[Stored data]
________
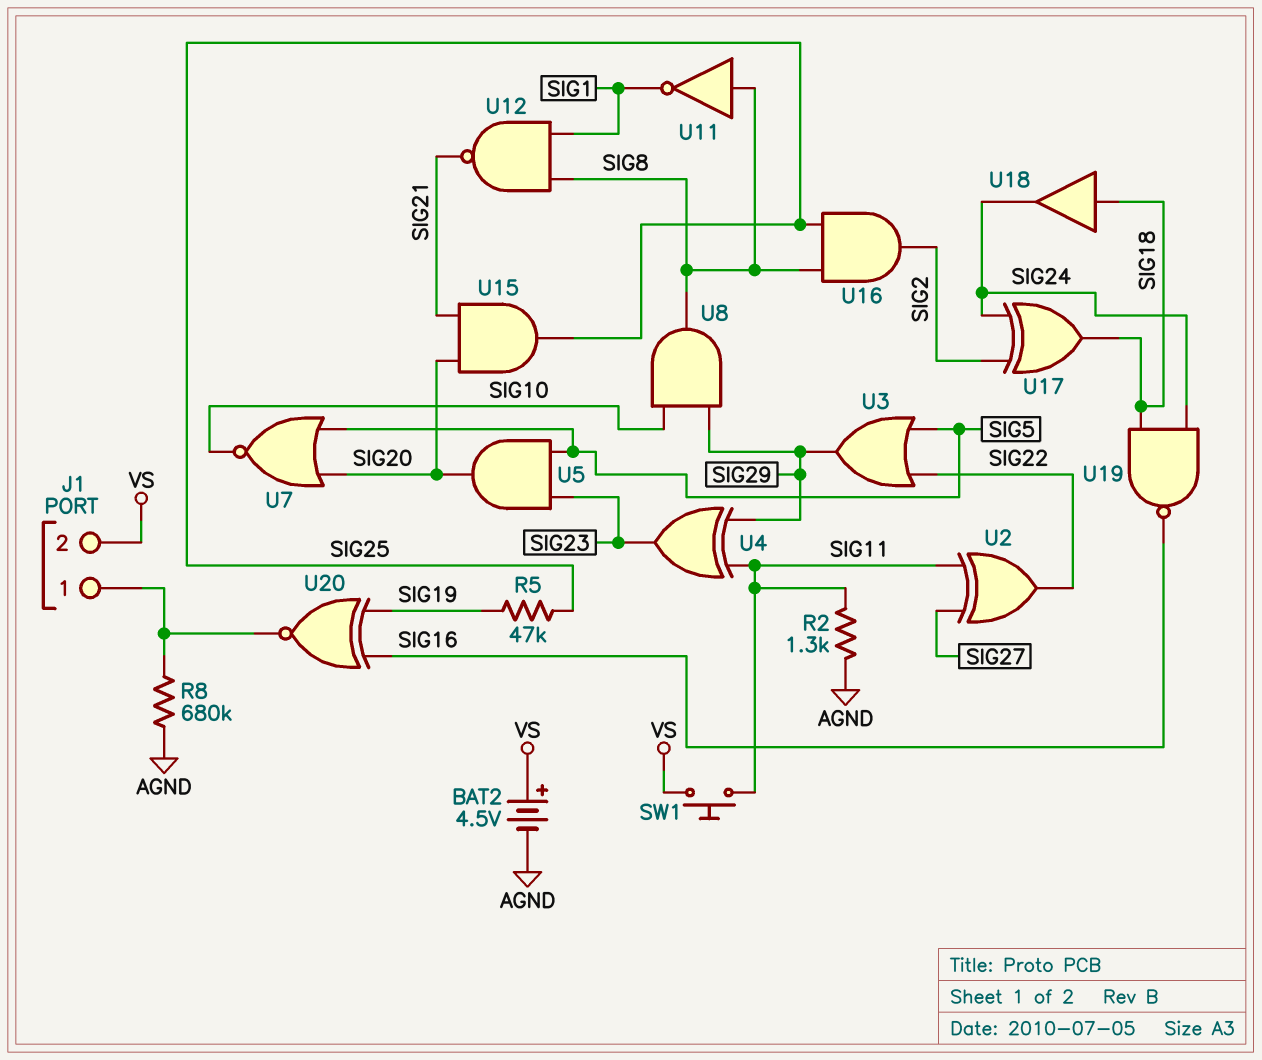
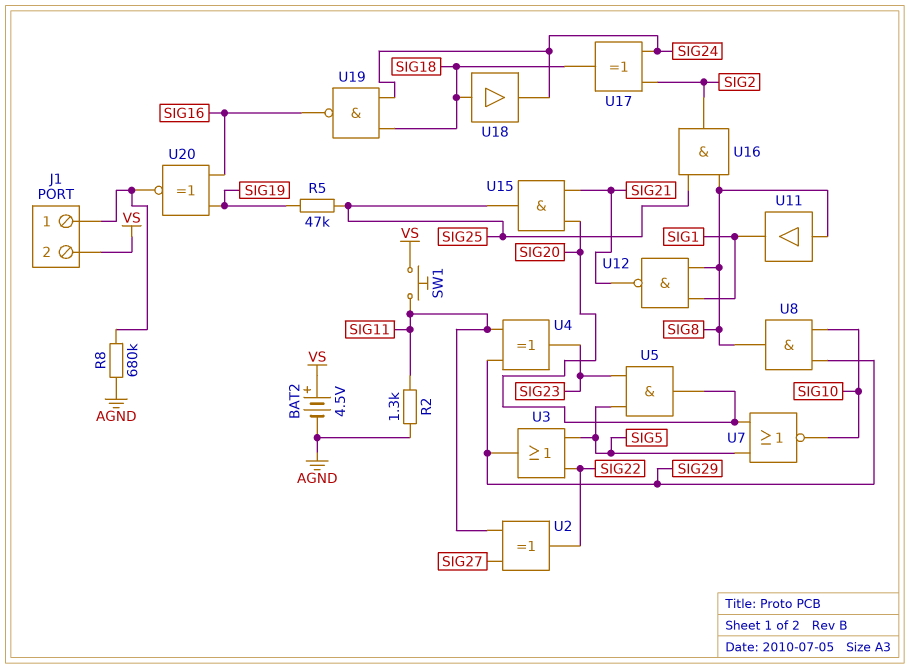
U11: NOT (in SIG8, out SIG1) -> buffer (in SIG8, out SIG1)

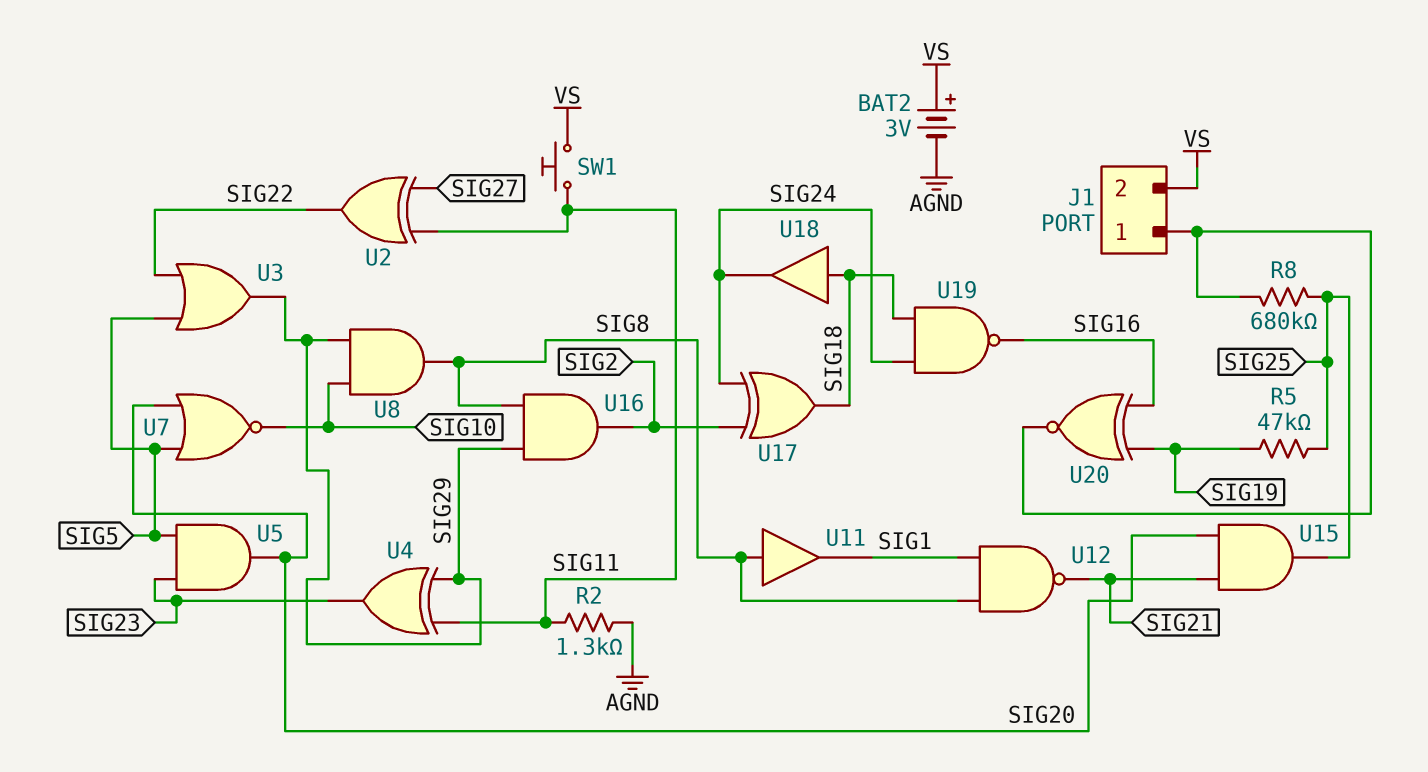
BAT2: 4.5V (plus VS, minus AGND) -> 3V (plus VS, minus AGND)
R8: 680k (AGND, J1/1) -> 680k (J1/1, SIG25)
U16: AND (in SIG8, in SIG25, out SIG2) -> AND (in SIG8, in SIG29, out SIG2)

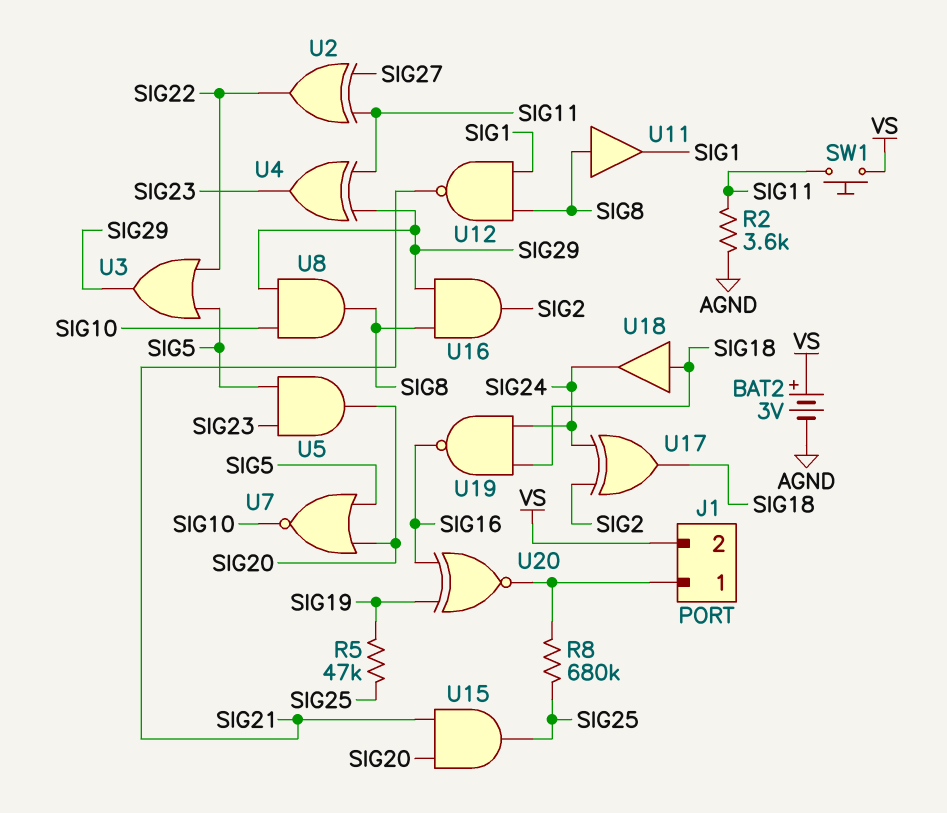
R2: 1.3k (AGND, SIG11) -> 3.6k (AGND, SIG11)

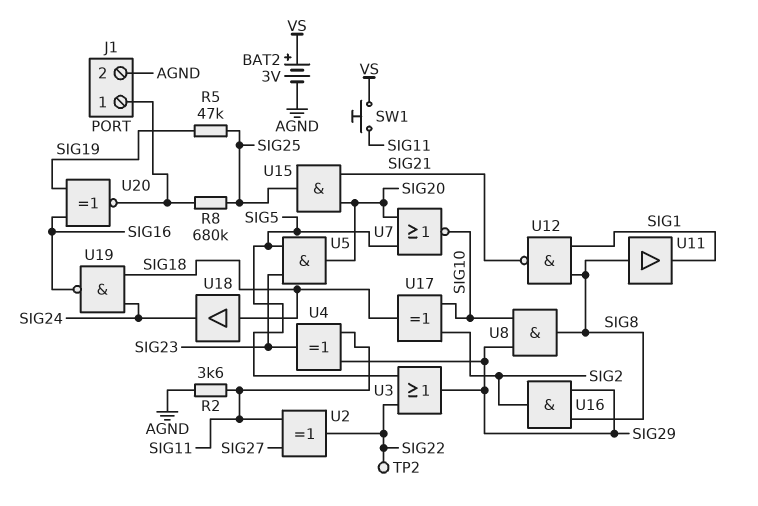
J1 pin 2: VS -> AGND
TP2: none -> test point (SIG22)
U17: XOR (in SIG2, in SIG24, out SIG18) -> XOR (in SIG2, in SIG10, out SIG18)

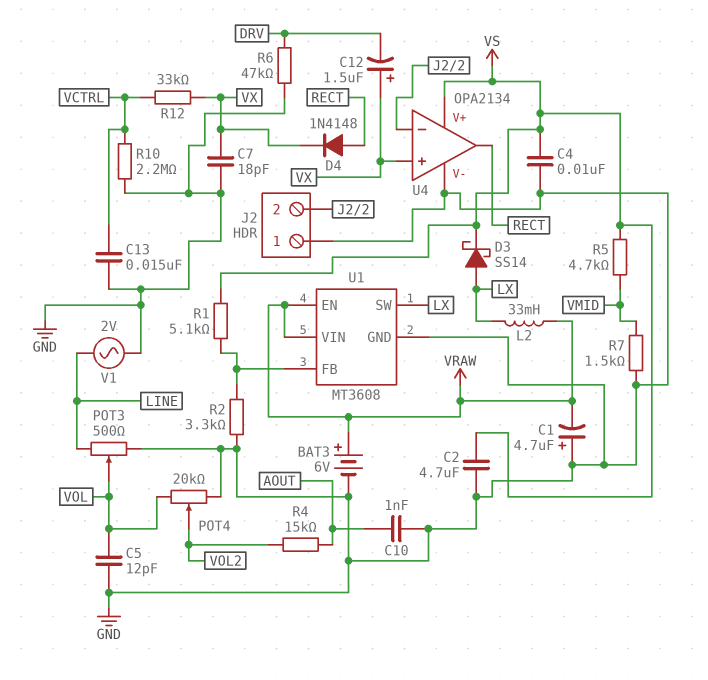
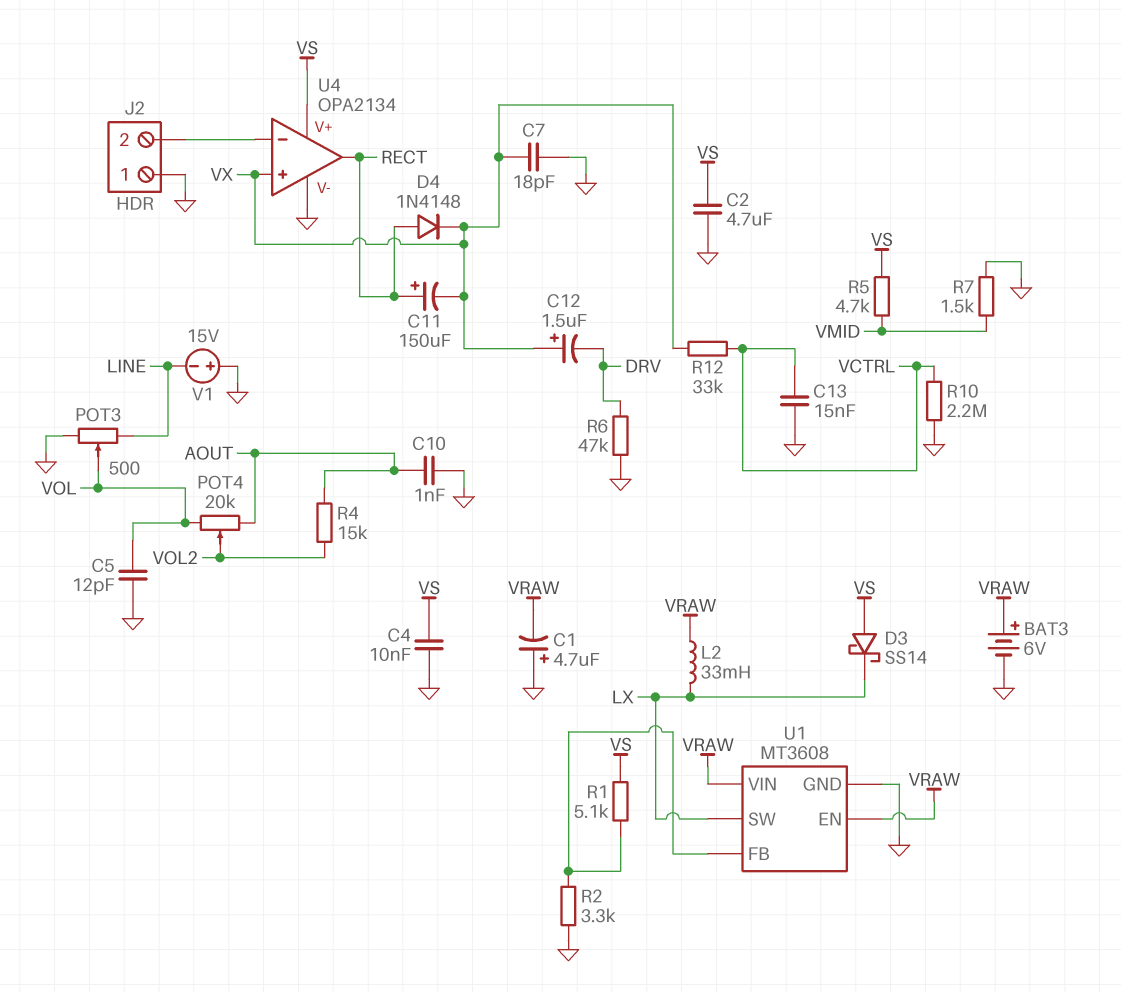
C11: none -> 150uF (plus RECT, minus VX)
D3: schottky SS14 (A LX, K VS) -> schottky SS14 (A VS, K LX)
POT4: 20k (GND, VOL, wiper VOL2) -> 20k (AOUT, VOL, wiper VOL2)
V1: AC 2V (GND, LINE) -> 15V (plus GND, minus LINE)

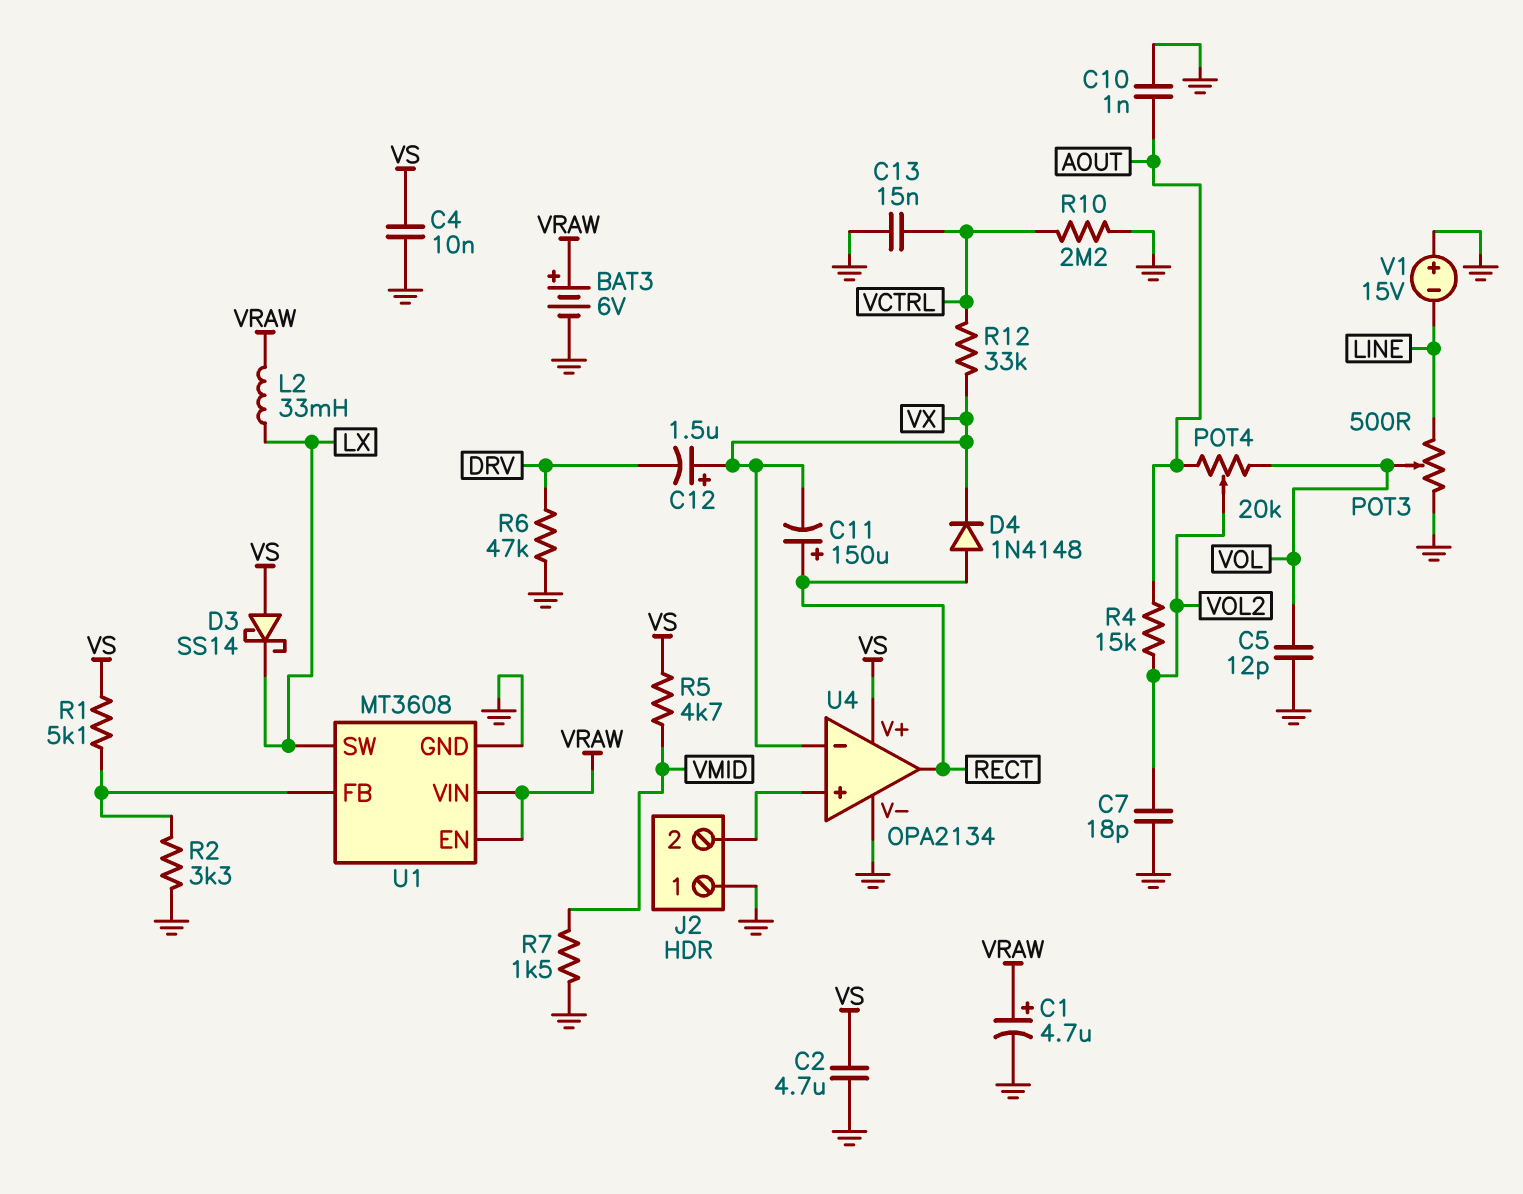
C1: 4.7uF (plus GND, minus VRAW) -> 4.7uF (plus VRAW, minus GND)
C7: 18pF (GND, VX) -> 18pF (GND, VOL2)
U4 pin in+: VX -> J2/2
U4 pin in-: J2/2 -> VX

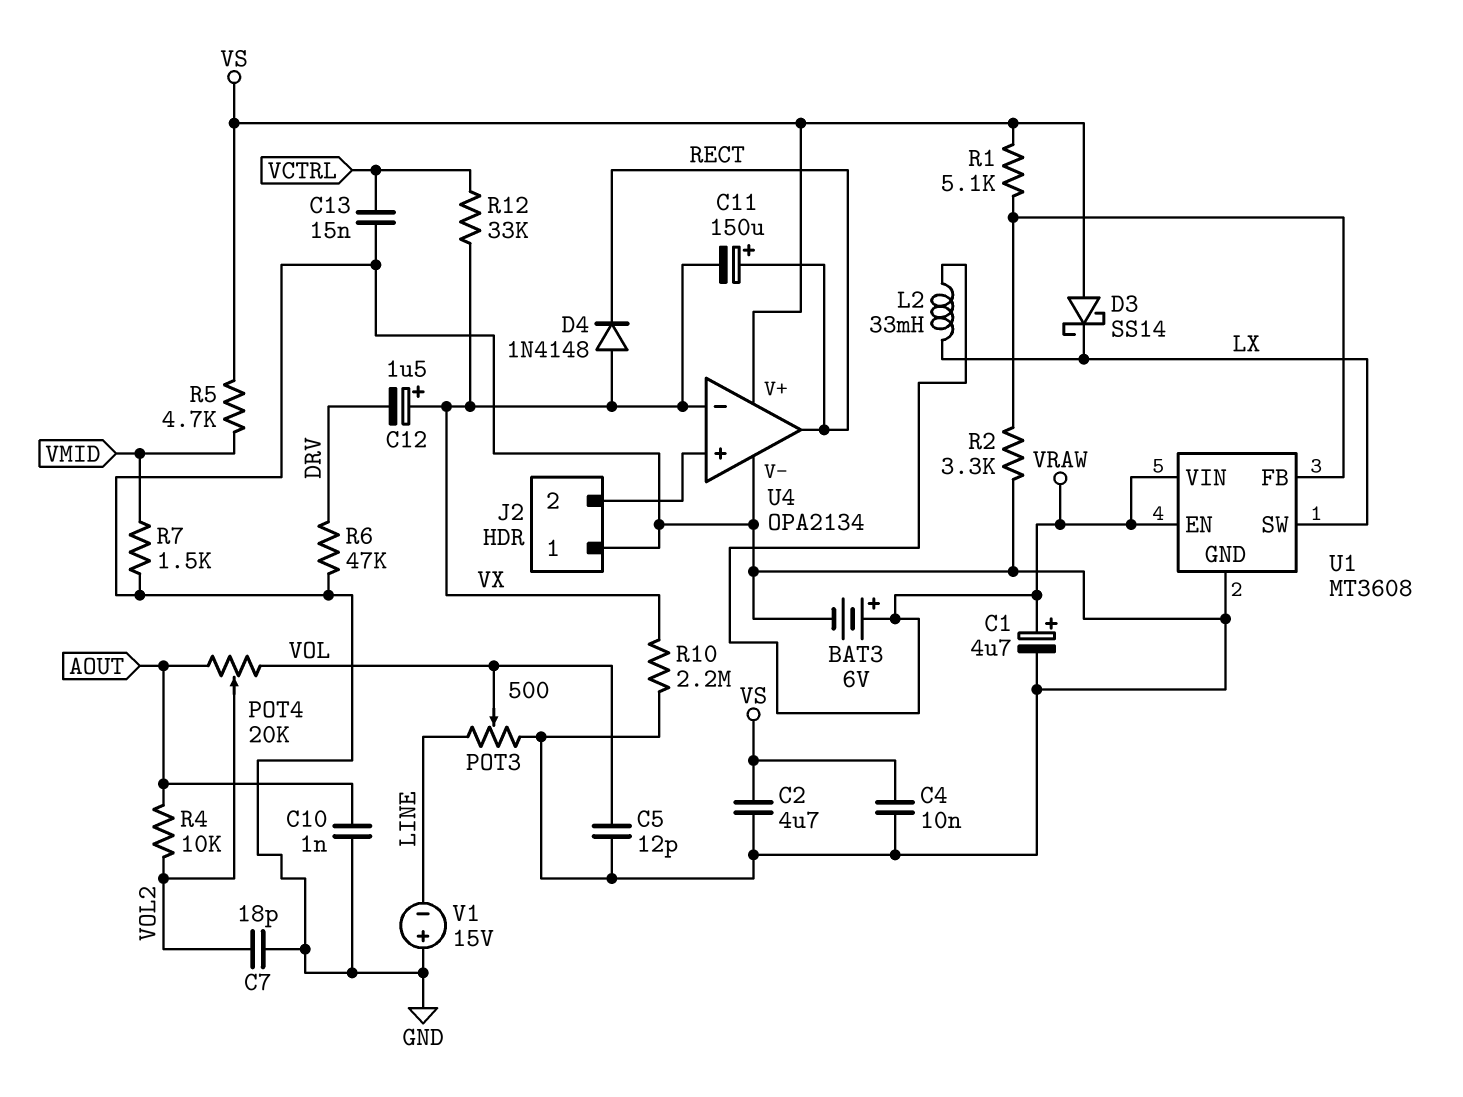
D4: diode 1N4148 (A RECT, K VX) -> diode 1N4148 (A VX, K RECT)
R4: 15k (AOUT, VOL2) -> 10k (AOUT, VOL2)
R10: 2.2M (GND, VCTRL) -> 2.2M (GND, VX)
________
An exact retyping of each record, with no pictures, is the answer required.

__EXERCISE OUTPUT__:
U11: NOT (in SIG8, out SIG1) -> buffer (in SIG8, out SIG1)

BAT2: 4.5V (plus VS, minus AGND) -> 3V (plus VS, minus AGND)
R8: 680k (AGND, J1/1) -> 680k (J1/1, SIG25)
U16: AND (in SIG8, in SIG25, out SIG2) -> AND (in SIG8, in SIG29, out SIG2)

R2: 1.3k (AGND, SIG11) -> 3.6k (AGND, SIG11)

J1 pin 2: VS -> AGND
TP2: none -> test point (SIG22)
U17: XOR (in SIG2, in SIG24, out SIG18) -> XOR (in SIG2, in SIG10, out SIG18)

C11: none -> 150uF (plus RECT, minus VX)
D3: schottky SS14 (A LX, K VS) -> schottky SS14 (A VS, K LX)
POT4: 20k (GND, VOL, wiper VOL2) -> 20k (AOUT, VOL, wiper VOL2)
V1: AC 2V (GND, LINE) -> 15V (plus GND, minus LINE)

C1: 4.7uF (plus GND, minus VRAW) -> 4.7uF (plus VRAW, minus GND)
C7: 18pF (GND, VX) -> 18pF (GND, VOL2)
U4 pin in+: VX -> J2/2
U4 pin in-: J2/2 -> VX

D4: diode 1N4148 (A RECT, K VX) -> diode 1N4148 (A VX, K RECT)
R4: 15k (AOUT, VOL2) -> 10k (AOUT, VOL2)
R10: 2.2M (GND, VCTRL) -> 2.2M (GND, VX)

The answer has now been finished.